─── Provided records

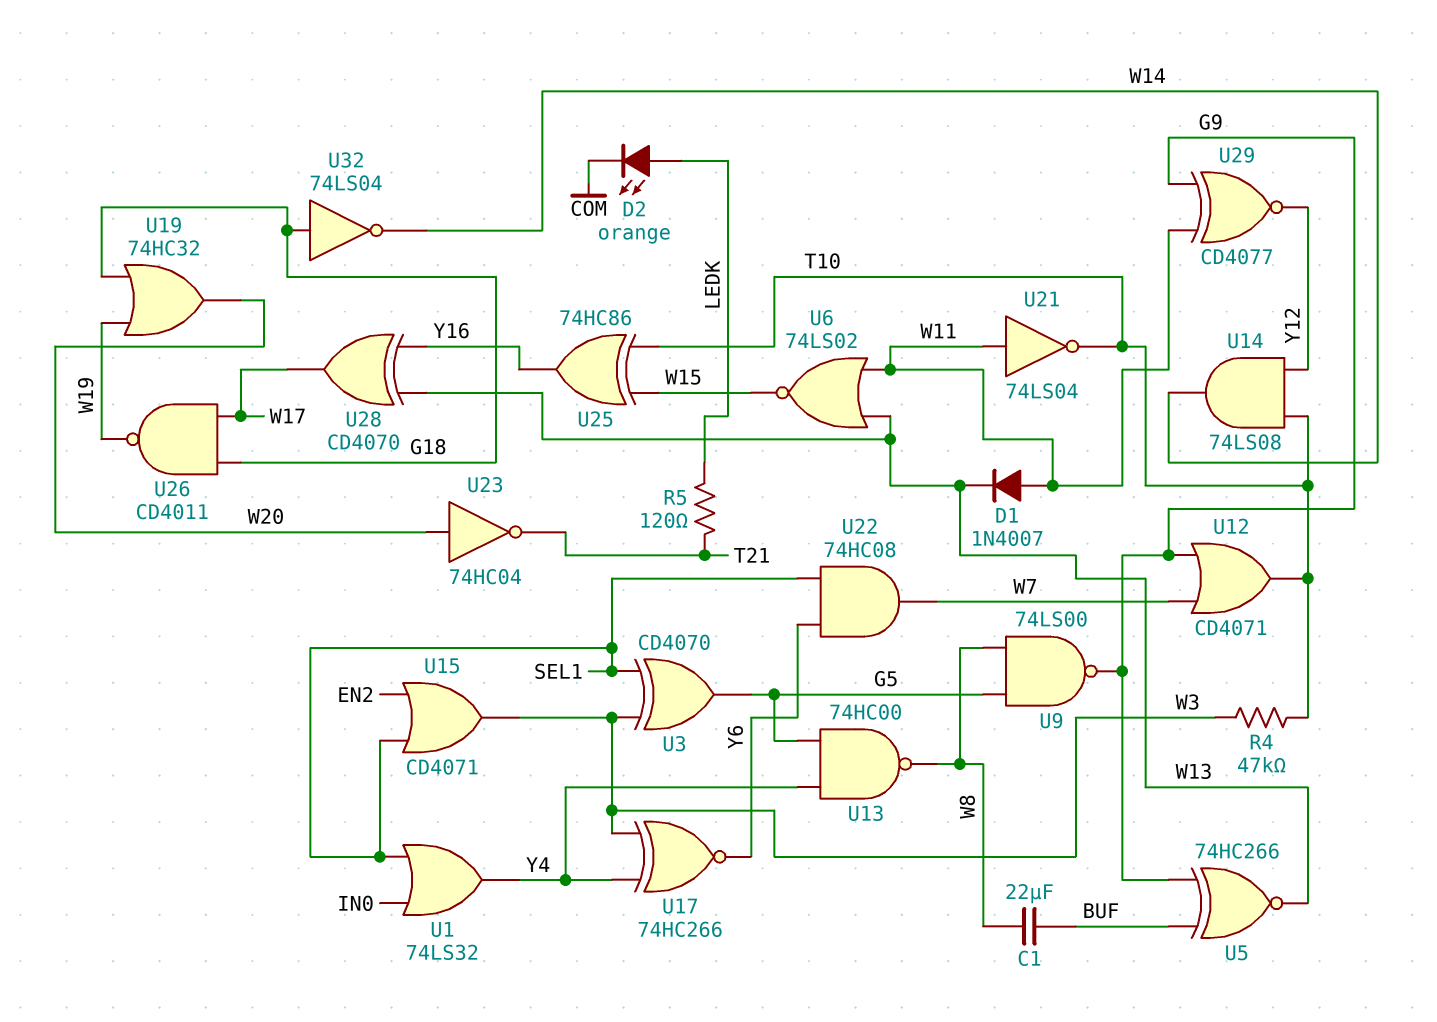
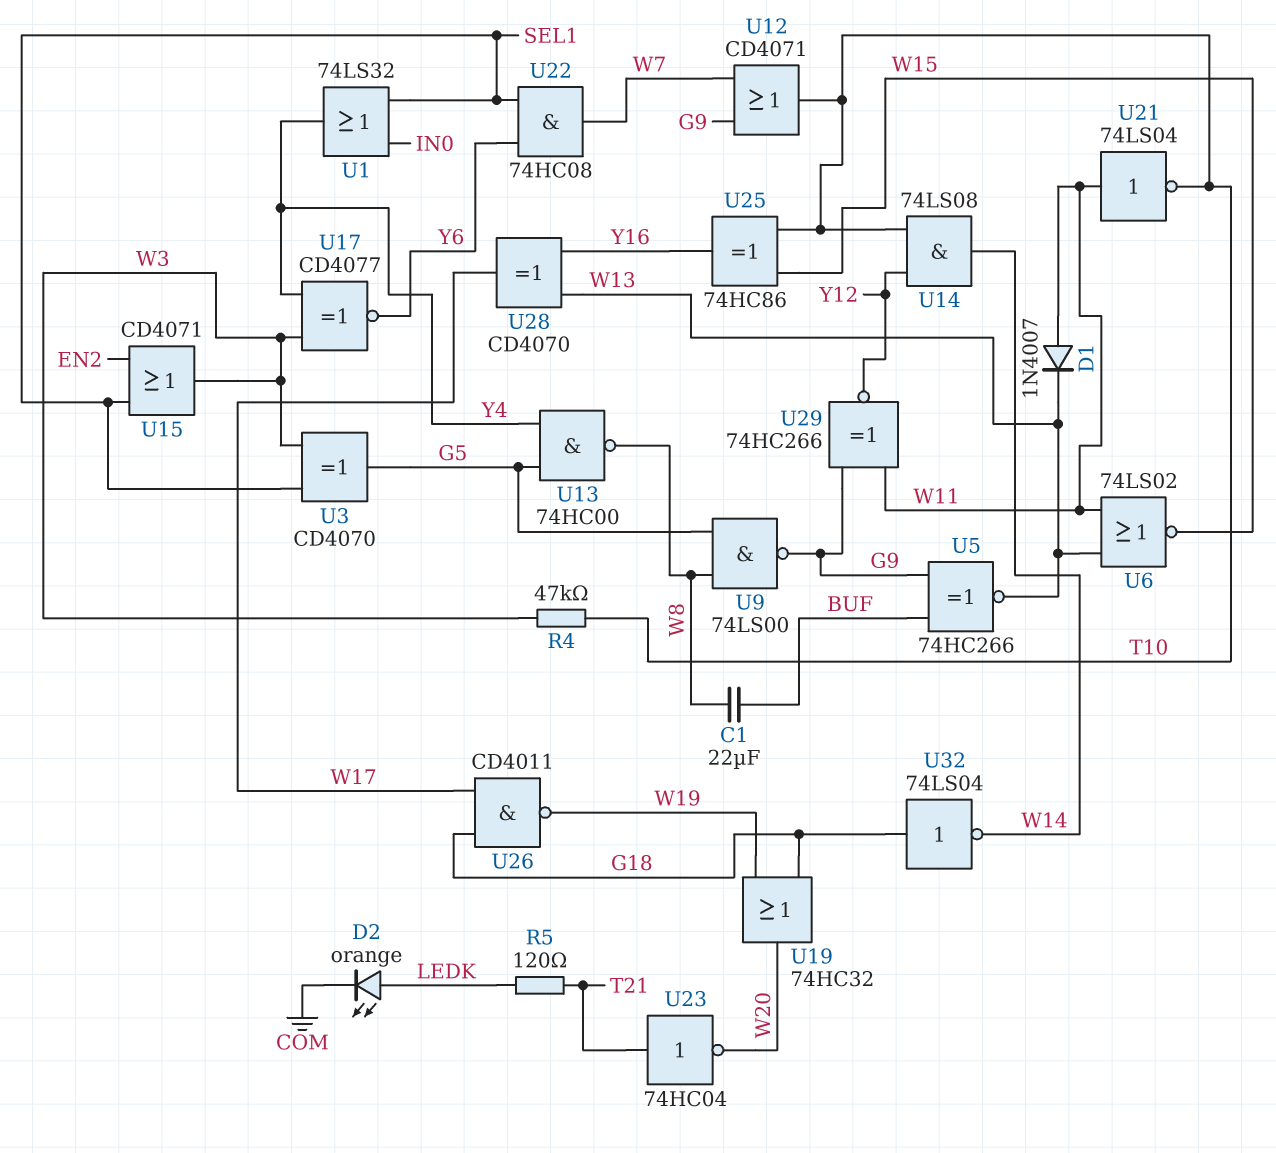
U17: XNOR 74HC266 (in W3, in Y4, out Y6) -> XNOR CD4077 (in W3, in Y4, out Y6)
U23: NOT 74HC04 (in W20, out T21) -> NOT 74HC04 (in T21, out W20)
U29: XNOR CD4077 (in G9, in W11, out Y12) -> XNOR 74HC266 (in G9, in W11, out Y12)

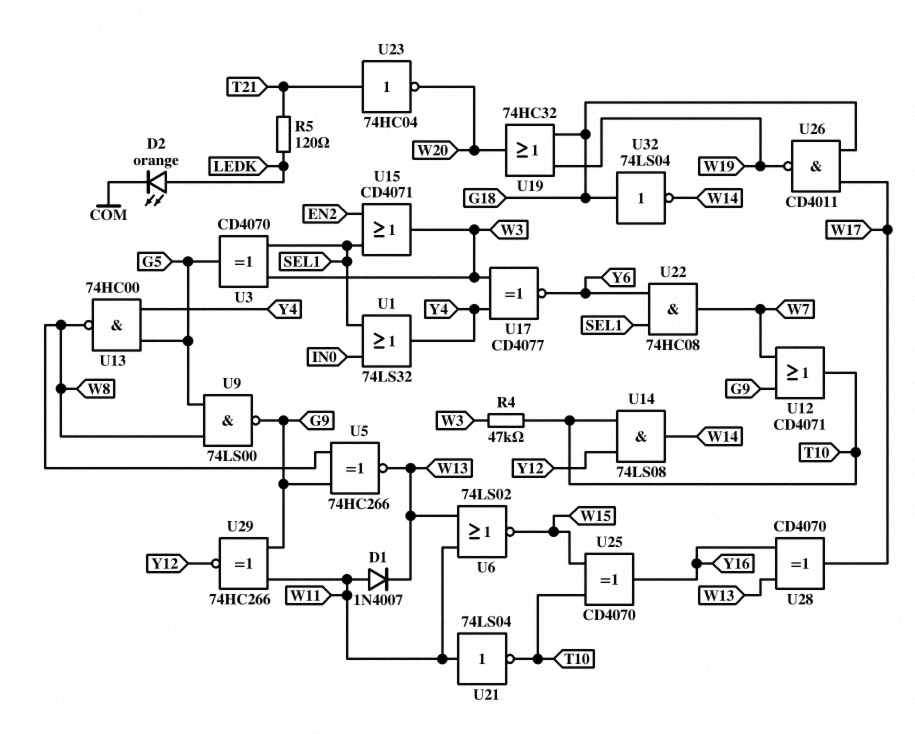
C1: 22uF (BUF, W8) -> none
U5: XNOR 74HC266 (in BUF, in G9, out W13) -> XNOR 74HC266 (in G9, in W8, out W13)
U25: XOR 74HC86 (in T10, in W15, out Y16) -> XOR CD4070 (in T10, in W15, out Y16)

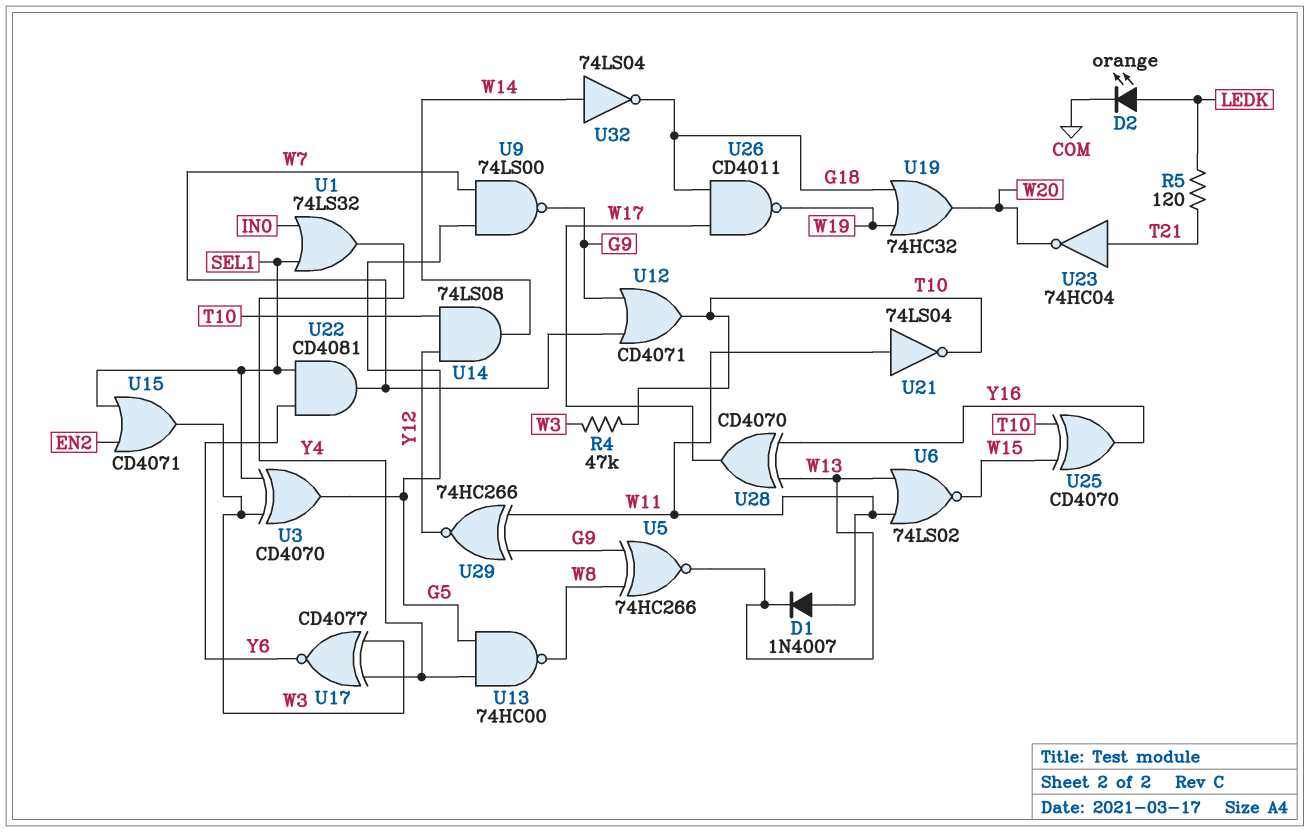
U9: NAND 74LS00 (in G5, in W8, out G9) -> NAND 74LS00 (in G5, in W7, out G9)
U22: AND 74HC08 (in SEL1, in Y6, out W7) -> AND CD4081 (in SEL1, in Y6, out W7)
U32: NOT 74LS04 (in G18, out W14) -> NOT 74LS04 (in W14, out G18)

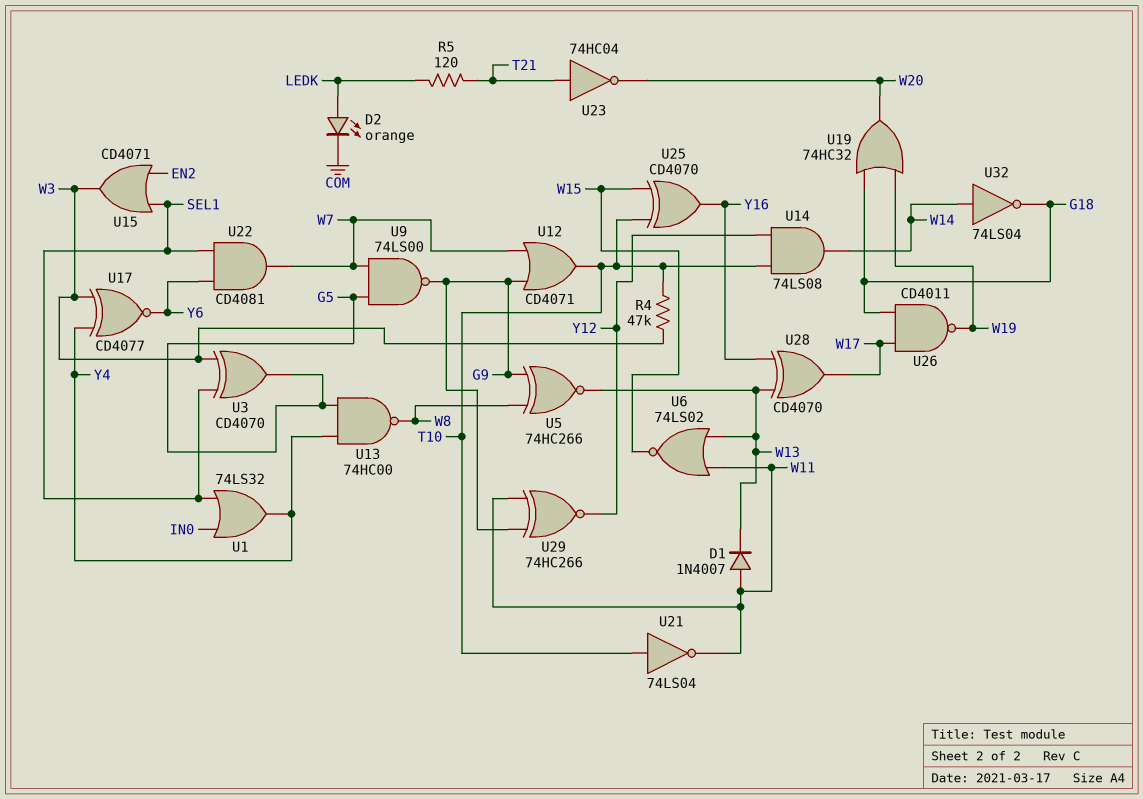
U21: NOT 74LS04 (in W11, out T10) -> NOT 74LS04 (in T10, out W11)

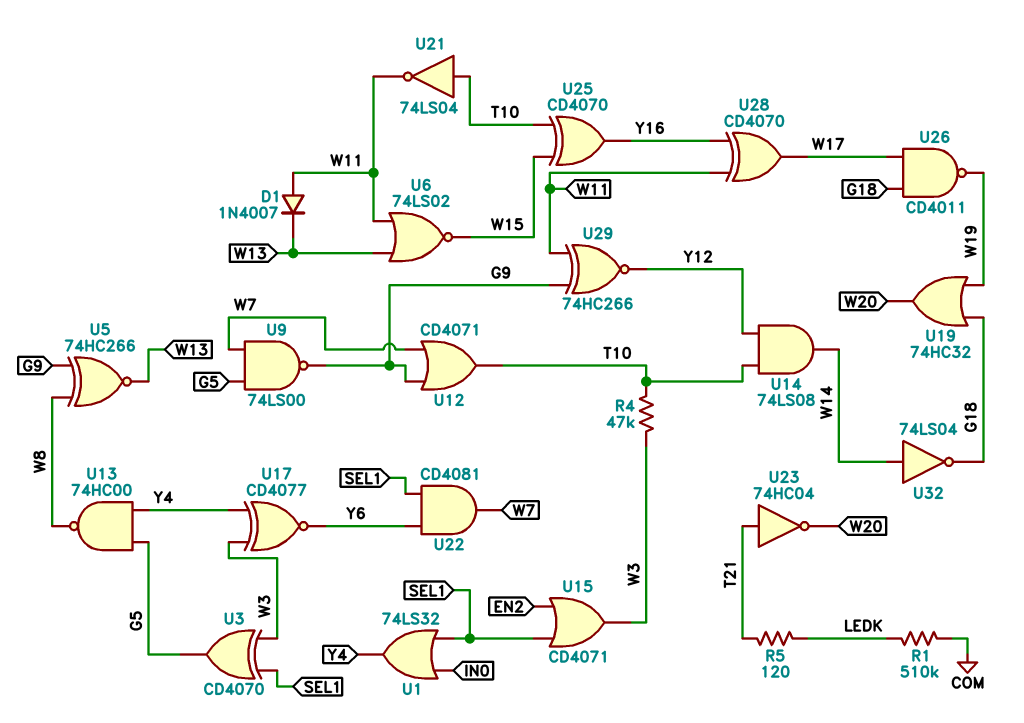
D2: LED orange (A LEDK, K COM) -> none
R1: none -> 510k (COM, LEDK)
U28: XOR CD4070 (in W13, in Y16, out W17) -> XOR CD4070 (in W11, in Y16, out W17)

──────

* [Task item] Tell how many lines of the data contain "XNOR". Nothing but the number belongs in the reply.

* [Written response] 3